» TASK REQUIREMENTS: Check each line below for the word "plus". Then give only how many lines have it.

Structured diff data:
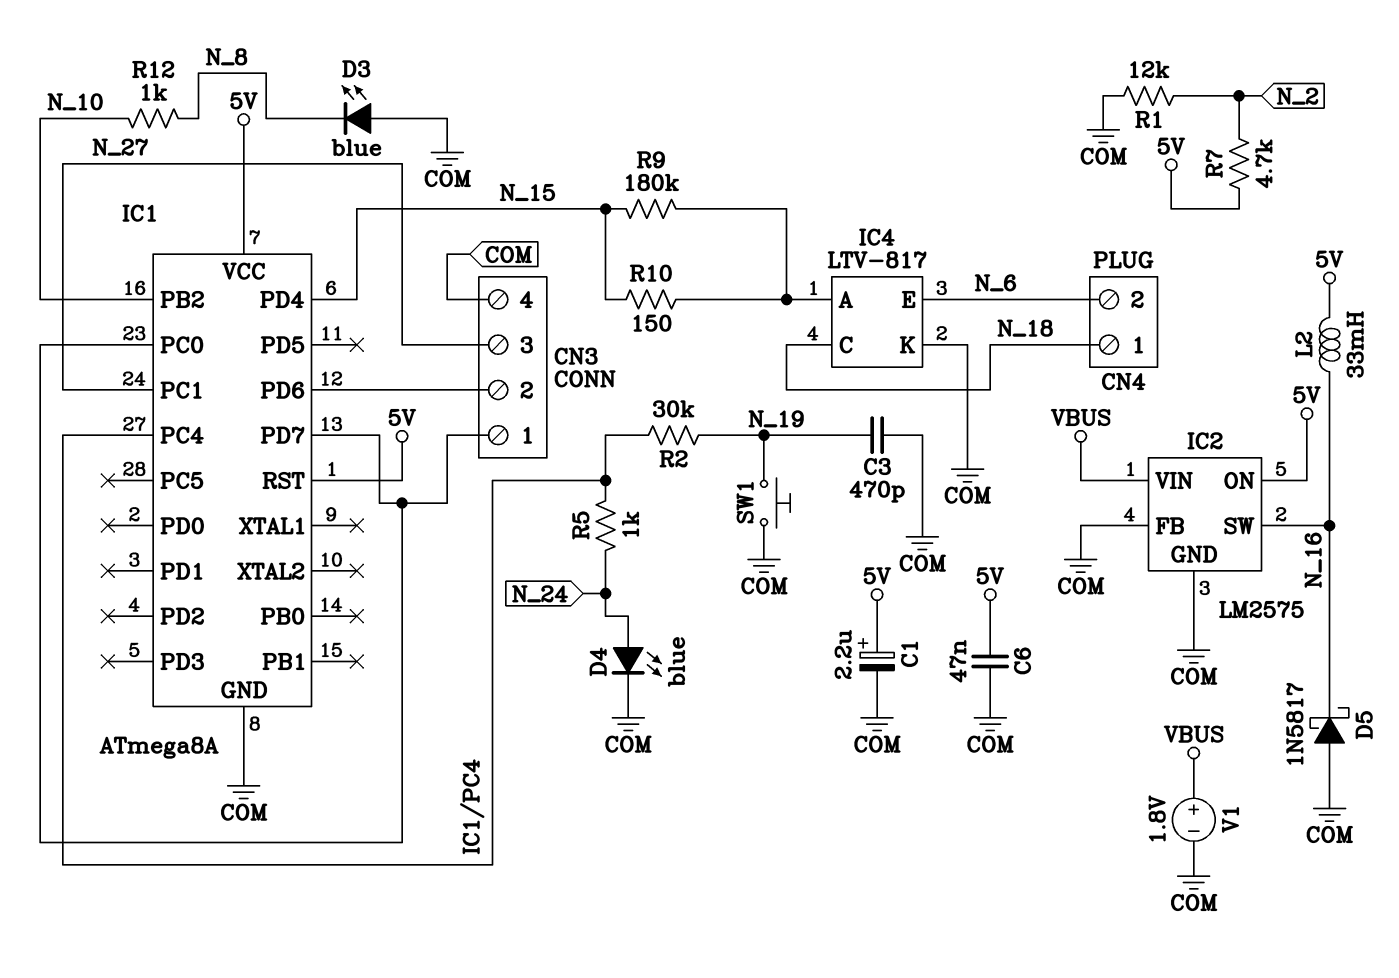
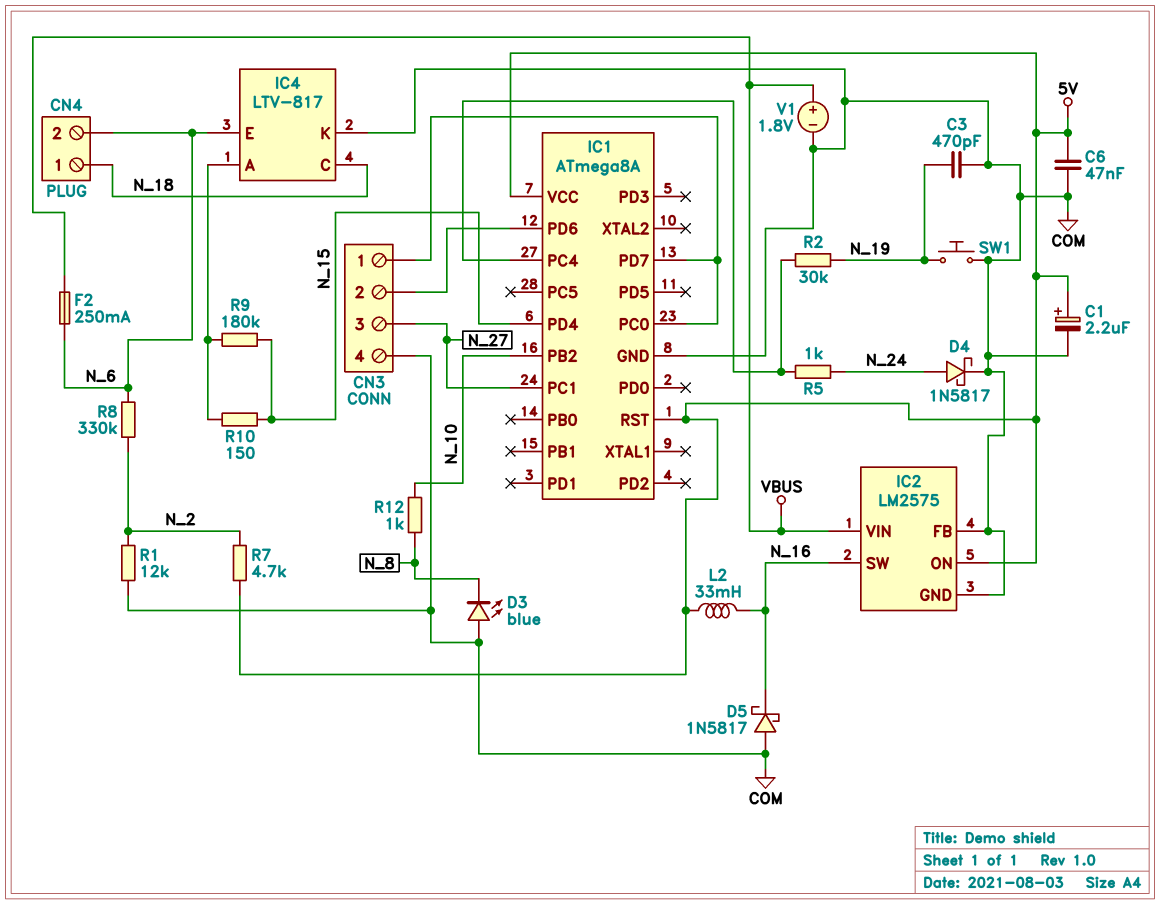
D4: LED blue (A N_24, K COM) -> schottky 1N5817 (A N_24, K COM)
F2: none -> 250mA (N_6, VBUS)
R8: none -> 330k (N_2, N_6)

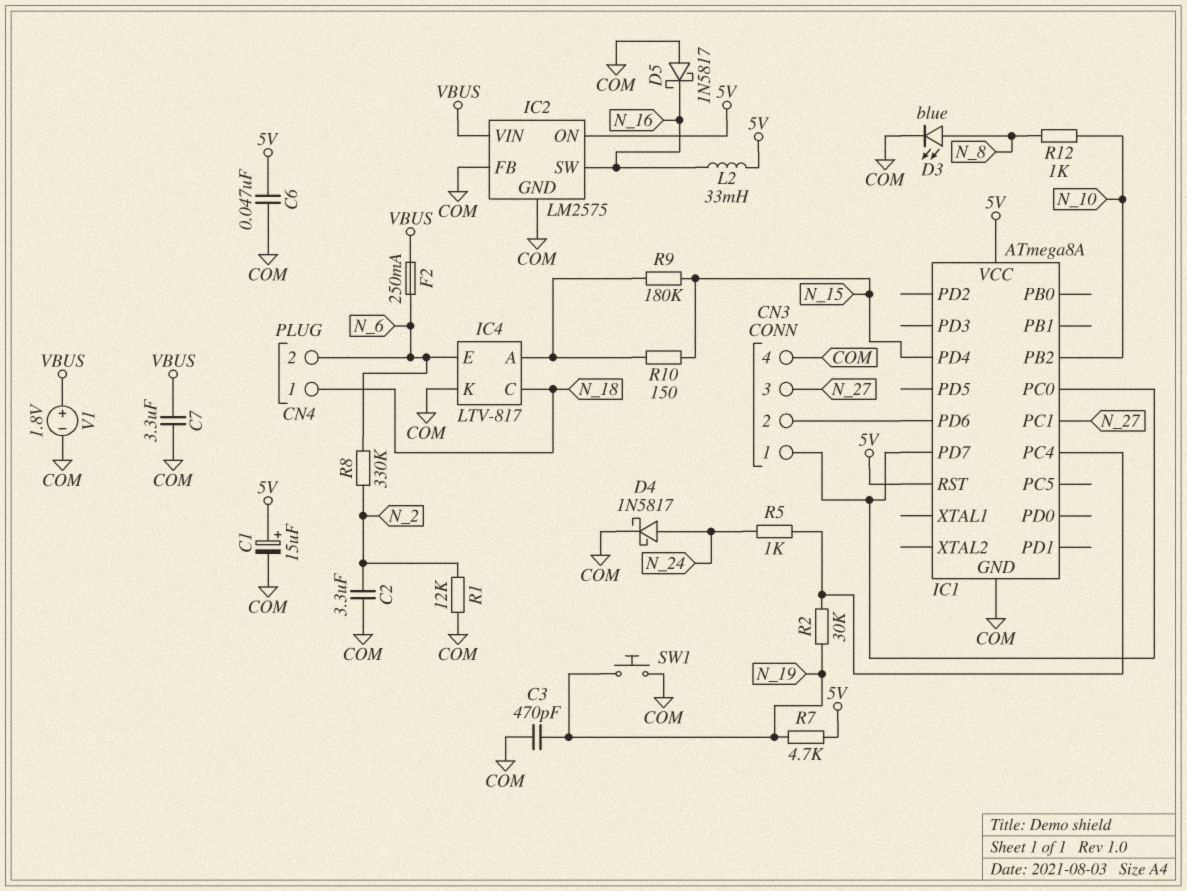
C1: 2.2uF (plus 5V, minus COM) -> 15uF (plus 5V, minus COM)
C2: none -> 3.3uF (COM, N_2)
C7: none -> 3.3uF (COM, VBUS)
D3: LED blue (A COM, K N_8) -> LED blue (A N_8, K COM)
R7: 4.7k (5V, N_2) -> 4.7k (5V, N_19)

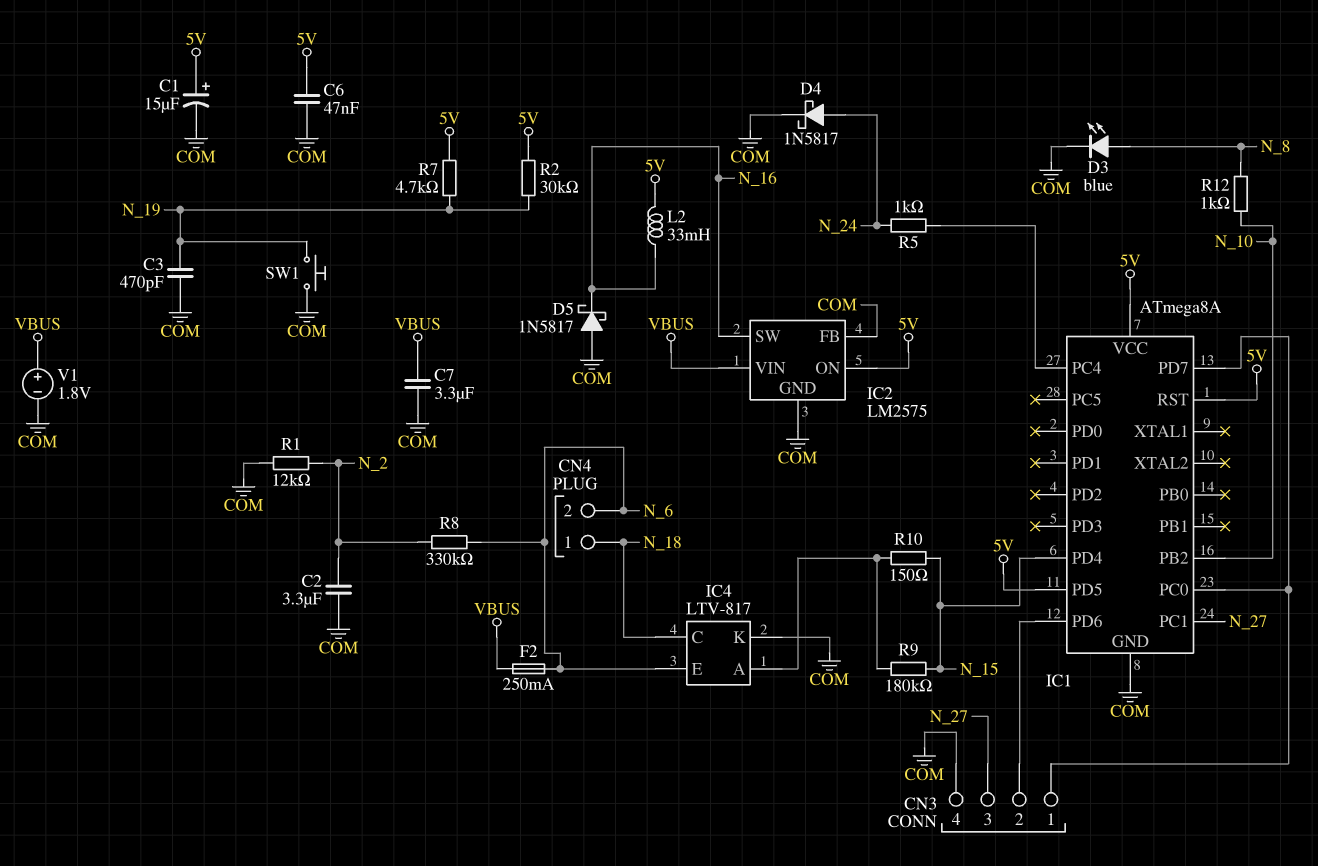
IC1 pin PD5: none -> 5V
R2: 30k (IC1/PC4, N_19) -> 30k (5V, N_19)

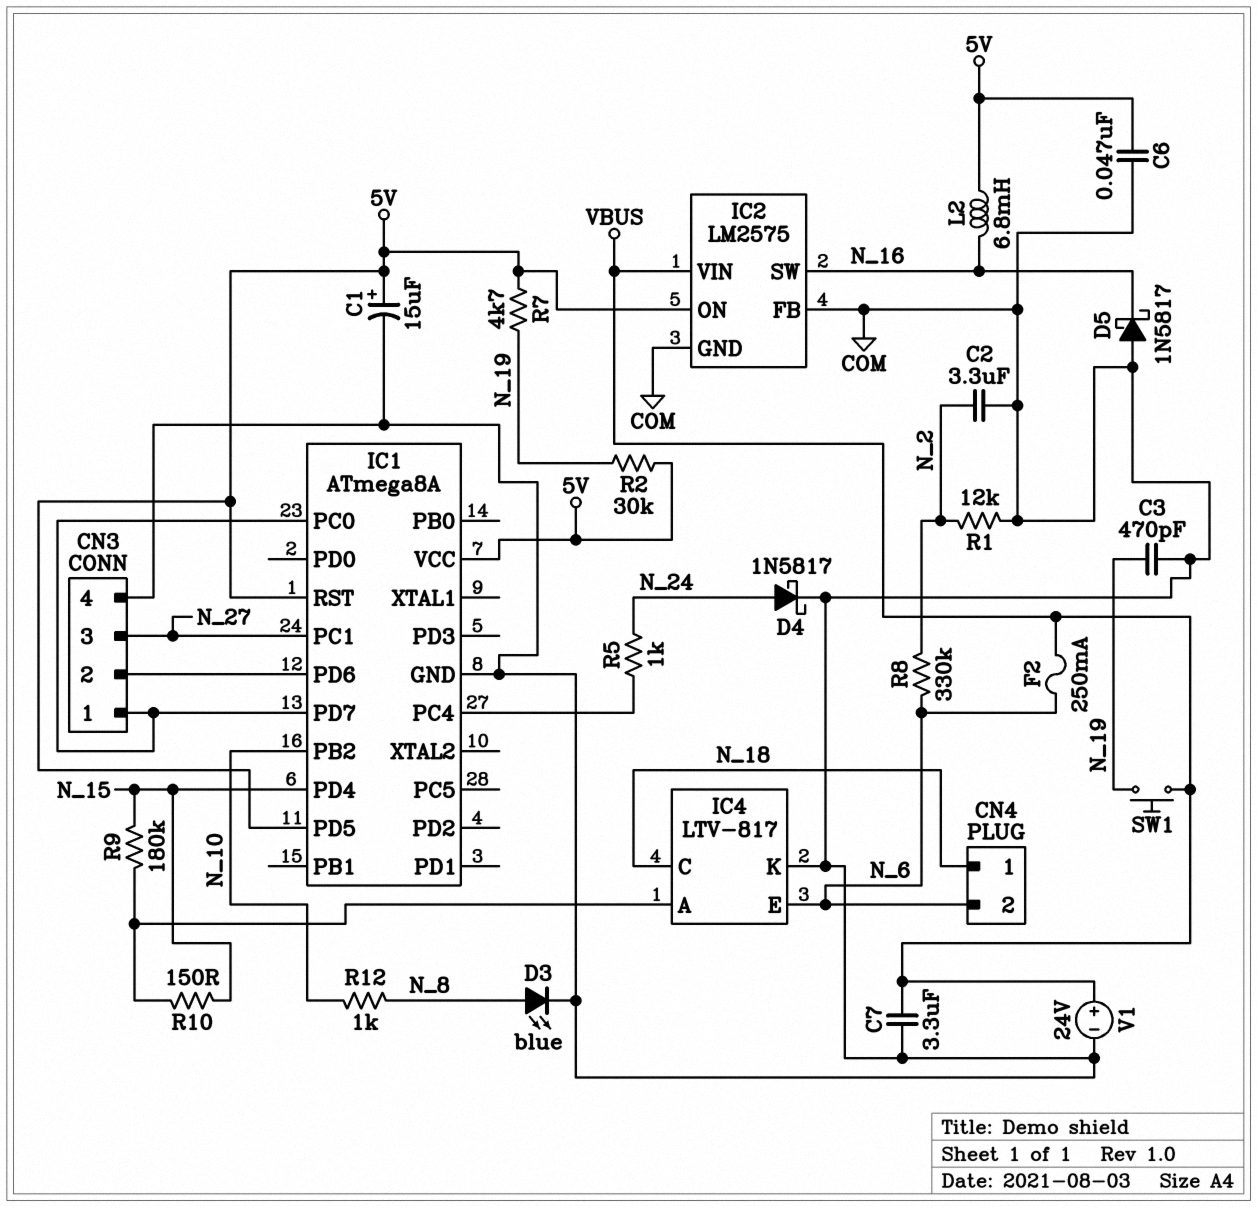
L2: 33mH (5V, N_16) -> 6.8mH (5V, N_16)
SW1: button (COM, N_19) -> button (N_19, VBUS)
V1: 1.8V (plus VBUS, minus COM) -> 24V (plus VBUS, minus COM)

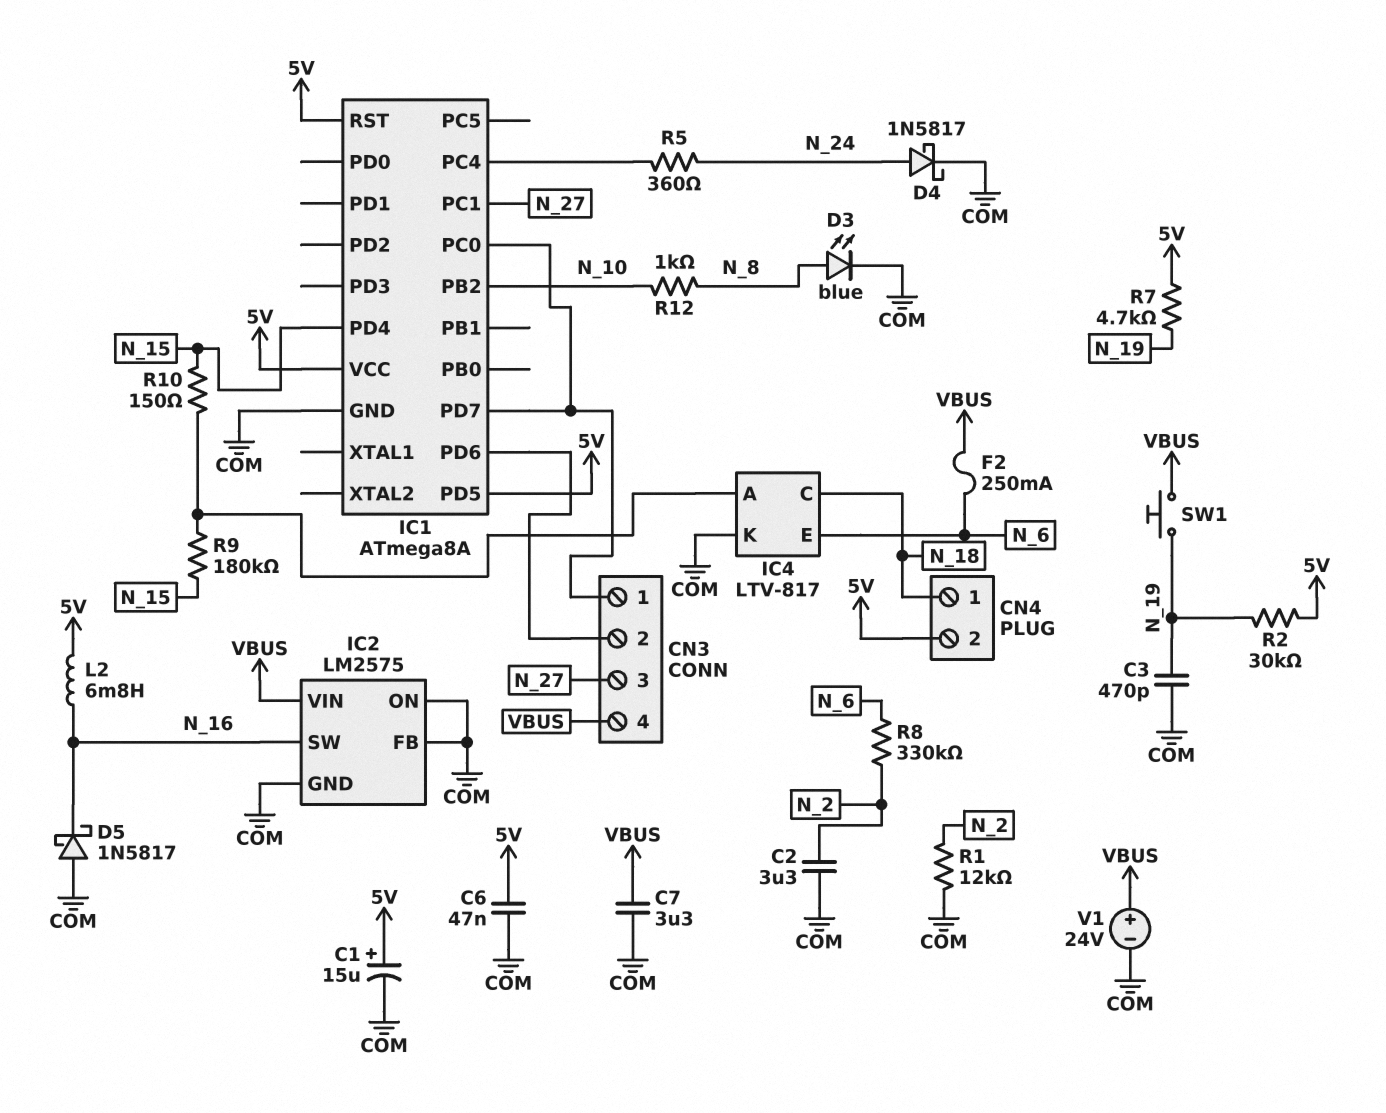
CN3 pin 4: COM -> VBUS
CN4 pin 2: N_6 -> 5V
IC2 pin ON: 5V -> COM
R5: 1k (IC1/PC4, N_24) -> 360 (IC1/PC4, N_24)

» ANSWER TO THE PROBLEM: 2